### GIVEN INFORMATION ###

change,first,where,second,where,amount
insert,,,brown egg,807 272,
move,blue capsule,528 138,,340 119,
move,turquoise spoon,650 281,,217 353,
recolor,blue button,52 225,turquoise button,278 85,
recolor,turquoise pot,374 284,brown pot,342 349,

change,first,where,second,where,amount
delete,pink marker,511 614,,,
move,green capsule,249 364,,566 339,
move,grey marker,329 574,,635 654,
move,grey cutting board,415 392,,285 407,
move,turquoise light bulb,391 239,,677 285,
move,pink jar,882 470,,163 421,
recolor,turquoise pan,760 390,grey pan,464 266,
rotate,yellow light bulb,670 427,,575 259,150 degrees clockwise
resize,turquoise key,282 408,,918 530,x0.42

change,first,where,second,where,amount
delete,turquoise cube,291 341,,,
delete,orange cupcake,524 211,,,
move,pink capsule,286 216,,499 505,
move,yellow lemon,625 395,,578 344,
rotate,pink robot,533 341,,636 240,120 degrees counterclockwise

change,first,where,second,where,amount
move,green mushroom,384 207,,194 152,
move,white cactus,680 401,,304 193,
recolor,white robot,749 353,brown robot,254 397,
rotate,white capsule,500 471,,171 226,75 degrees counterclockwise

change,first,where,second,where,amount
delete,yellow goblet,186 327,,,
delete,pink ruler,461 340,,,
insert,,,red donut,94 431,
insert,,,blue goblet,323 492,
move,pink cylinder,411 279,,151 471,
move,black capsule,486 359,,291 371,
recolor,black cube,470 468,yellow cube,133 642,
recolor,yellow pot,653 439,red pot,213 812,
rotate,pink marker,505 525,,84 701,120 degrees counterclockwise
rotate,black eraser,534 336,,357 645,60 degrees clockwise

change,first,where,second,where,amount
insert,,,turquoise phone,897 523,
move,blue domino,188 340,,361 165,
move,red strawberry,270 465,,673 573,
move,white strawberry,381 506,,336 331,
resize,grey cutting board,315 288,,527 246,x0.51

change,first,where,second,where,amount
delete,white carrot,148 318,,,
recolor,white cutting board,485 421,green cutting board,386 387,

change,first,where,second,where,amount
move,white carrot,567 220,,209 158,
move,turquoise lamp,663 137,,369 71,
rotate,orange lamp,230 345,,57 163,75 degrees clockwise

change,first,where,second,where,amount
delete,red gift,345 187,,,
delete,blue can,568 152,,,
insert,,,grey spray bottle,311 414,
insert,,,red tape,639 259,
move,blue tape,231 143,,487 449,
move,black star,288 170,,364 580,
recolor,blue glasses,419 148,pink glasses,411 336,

###

**WORK ORDER:**
In full and without alteration, return every line above.

**REPLY TO THE EXERCISE:**
change,first,where,second,where,amount
insert,,,brown egg,807 272,
move,blue capsule,528 138,,340 119,
move,turquoise spoon,650 281,,217 353,
recolor,blue button,52 225,turquoise button,278 85,
recolor,turquoise pot,374 284,brown pot,342 349,

change,first,where,second,where,amount
delete,pink marker,511 614,,,
move,green capsule,249 364,,566 339,
move,grey marker,329 574,,635 654,
move,grey cutting board,415 392,,285 407,
move,turquoise light bulb,391 239,,677 285,
move,pink jar,882 470,,163 421,
recolor,turquoise pan,760 390,grey pan,464 266,
rotate,yellow light bulb,670 427,,575 259,150 degrees clockwise
resize,turquoise key,282 408,,918 530,x0.42

change,first,where,second,where,amount
delete,turquoise cube,291 341,,,
delete,orange cupcake,524 211,,,
move,pink capsule,286 216,,499 505,
move,yellow lemon,625 395,,578 344,
rotate,pink robot,533 341,,636 240,120 degrees counterclockwise

change,first,where,second,where,amount
move,green mushroom,384 207,,194 152,
move,white cactus,680 401,,304 193,
recolor,white robot,749 353,brown robot,254 397,
rotate,white capsule,500 471,,171 226,75 degrees counterclockwise

change,first,where,second,where,amount
delete,yellow goblet,186 327,,,
delete,pink ruler,461 340,,,
insert,,,red donut,94 431,
insert,,,blue goblet,323 492,
move,pink cylinder,411 279,,151 471,
move,black capsule,486 359,,291 371,
recolor,black cube,470 468,yellow cube,133 642,
recolor,yellow pot,653 439,red pot,213 812,
rotate,pink marker,505 525,,84 701,120 degrees counterclockwise
rotate,black eraser,534 336,,357 645,60 degrees clockwise

change,first,where,second,where,amount
insert,,,turquoise phone,897 523,
move,blue domino,188 340,,361 165,
move,red strawberry,270 465,,673 573,
move,white strawberry,381 506,,336 331,
resize,grey cutting board,315 288,,527 246,x0.51

change,first,where,second,where,amount
delete,white carrot,148 318,,,
recolor,white cutting board,485 421,green cutting board,386 387,

change,first,where,second,where,amount
move,white carrot,567 220,,209 158,
move,turquoise lamp,663 137,,369 71,
rotate,orange lamp,230 345,,57 163,75 degrees clockwise

change,first,where,second,where,amount
delete,red gift,345 187,,,
delete,blue can,568 152,,,
insert,,,grey spray bottle,311 414,
insert,,,red tape,639 259,
move,blue tape,231 143,,487 449,
move,black star,288 170,,364 580,
recolor,blue glasses,419 148,pink glasses,411 336,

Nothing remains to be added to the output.